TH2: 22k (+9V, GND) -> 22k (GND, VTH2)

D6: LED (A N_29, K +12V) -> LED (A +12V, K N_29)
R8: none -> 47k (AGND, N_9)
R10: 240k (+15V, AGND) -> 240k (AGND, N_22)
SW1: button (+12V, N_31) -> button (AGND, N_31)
★ ★ ★ ★ ★ ★ ★
| Assignment |
Write the listing out again in full, exactly as it stands above.

| Task answer |
TH2: 22k (+9V, GND) -> 22k (GND, VTH2)

D6: LED (A N_29, K +12V) -> LED (A +12V, K N_29)
R8: none -> 47k (AGND, N_9)
R10: 240k (+15V, AGND) -> 240k (AGND, N_22)
SW1: button (+12V, N_31) -> button (AGND, N_31)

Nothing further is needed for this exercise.